Description of the task: Output the lines of the records from the one containing "orange padlock: 11 -> 13" through the last, both ends included. Leave pictures out.

Excerpted records:
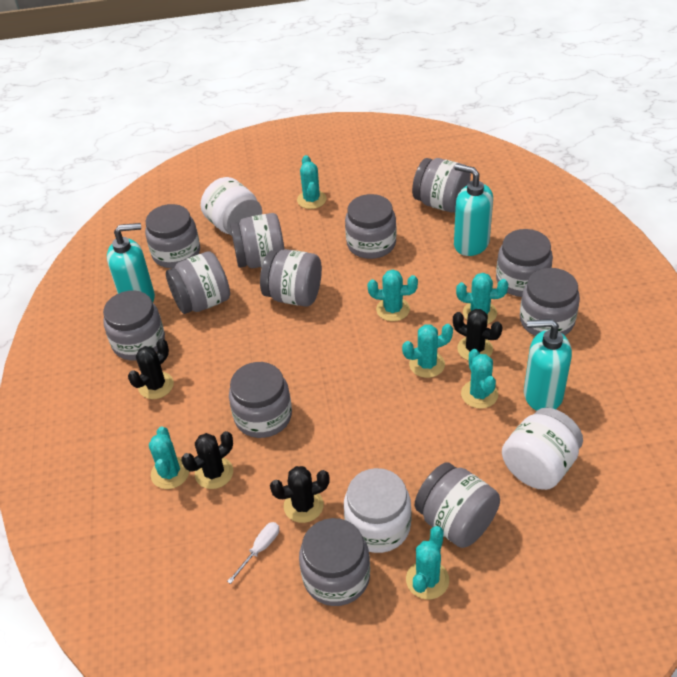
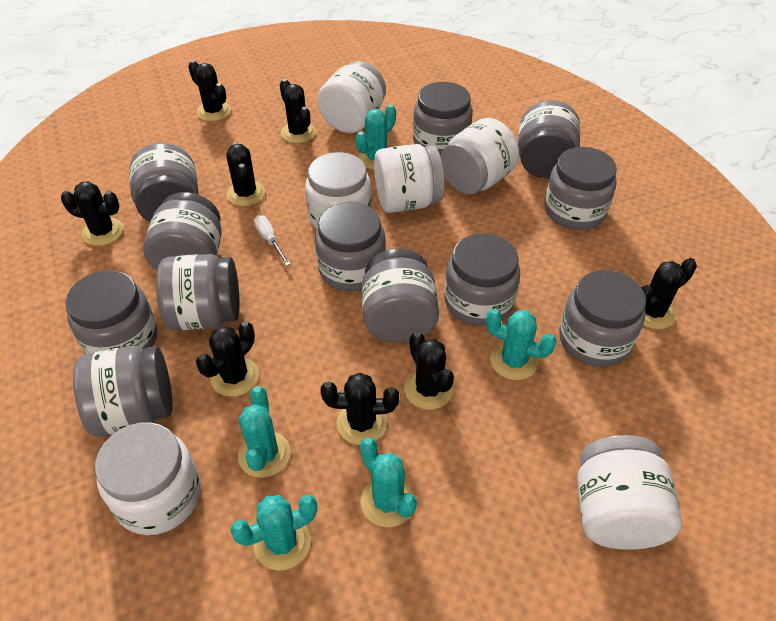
black cactus: 4 -> 8
turquoise cactus: 7 -> 5
turquoise soap dispenser: 3 -> 0
white jar: 3 -> 6

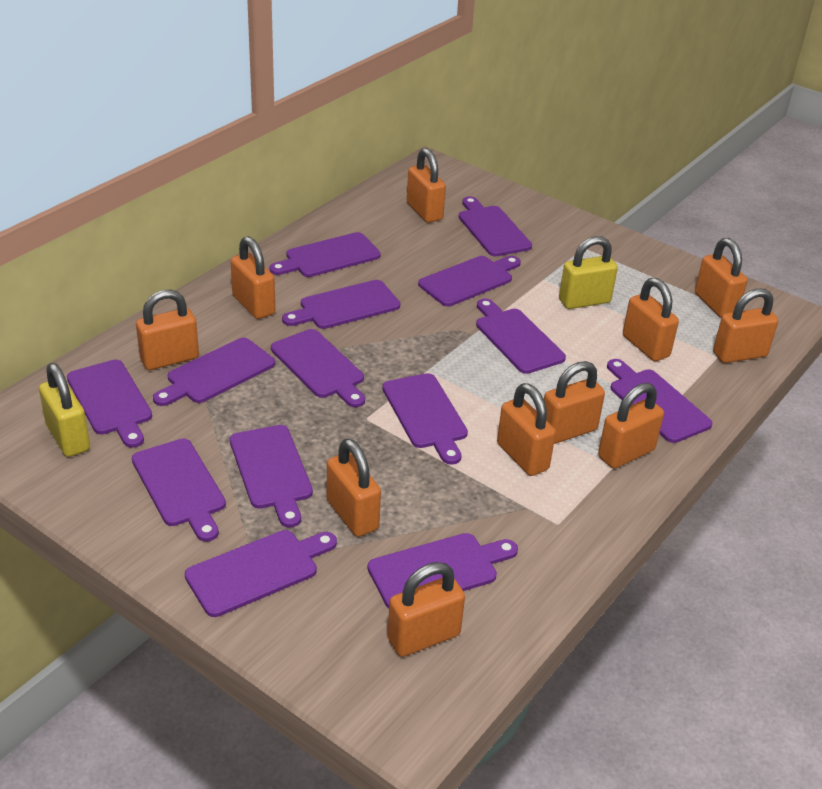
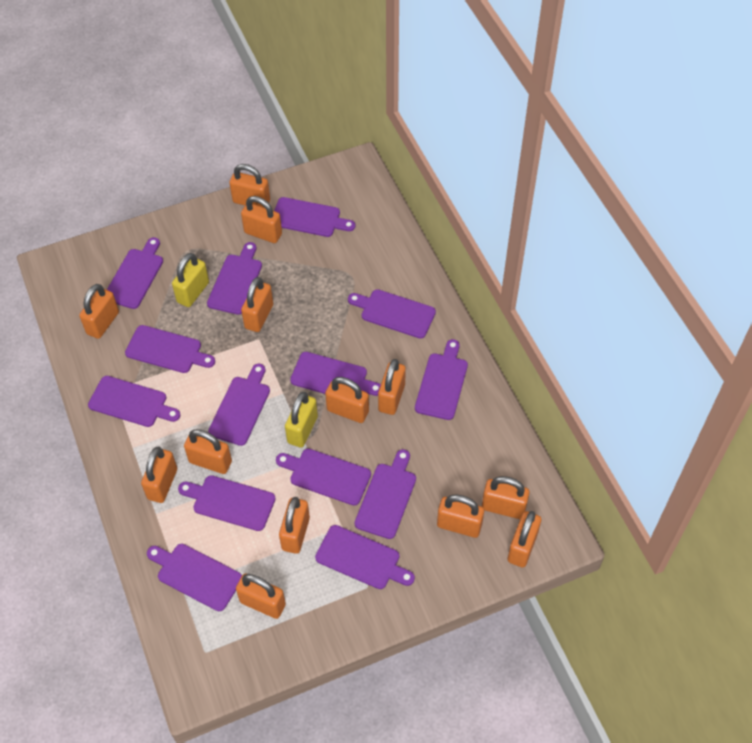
orange padlock: 11 -> 13

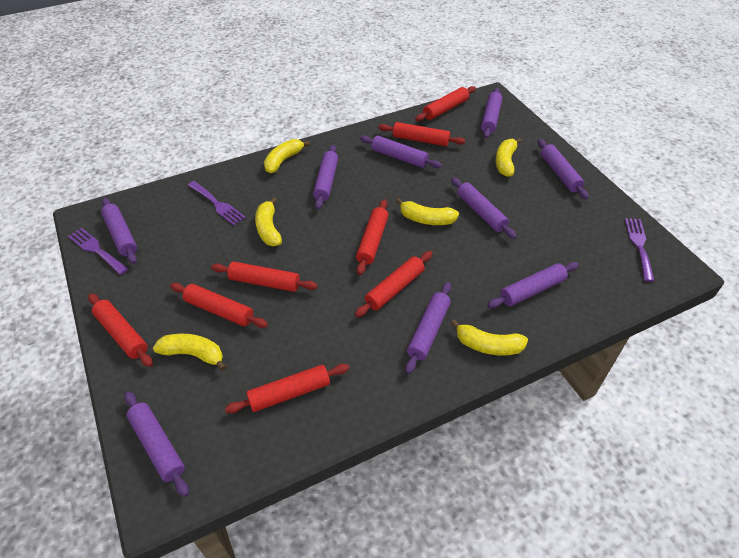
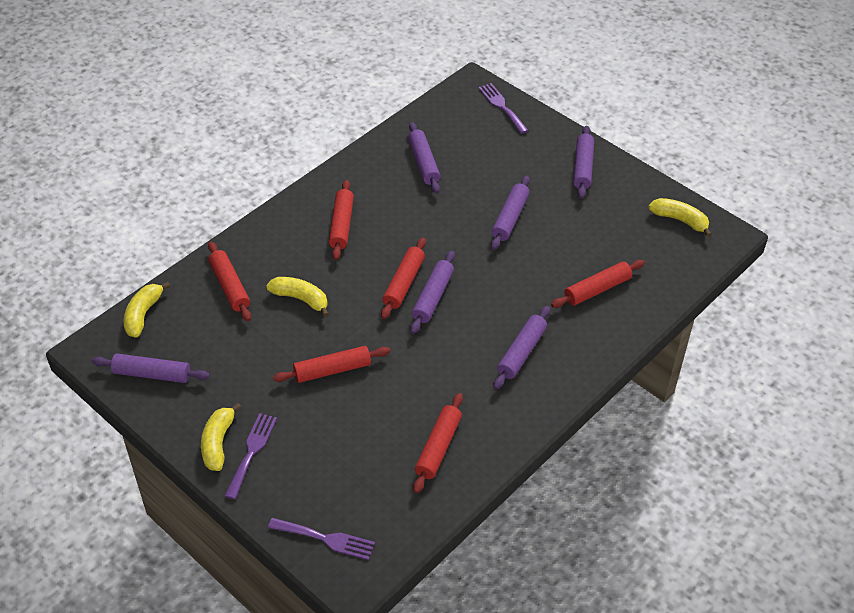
purple rolling pin: 9 -> 6
red rolling pin: 8 -> 6
yellow banana: 6 -> 4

Answer space:
orange padlock: 11 -> 13

purple rolling pin: 9 -> 6
red rolling pin: 8 -> 6
yellow banana: 6 -> 4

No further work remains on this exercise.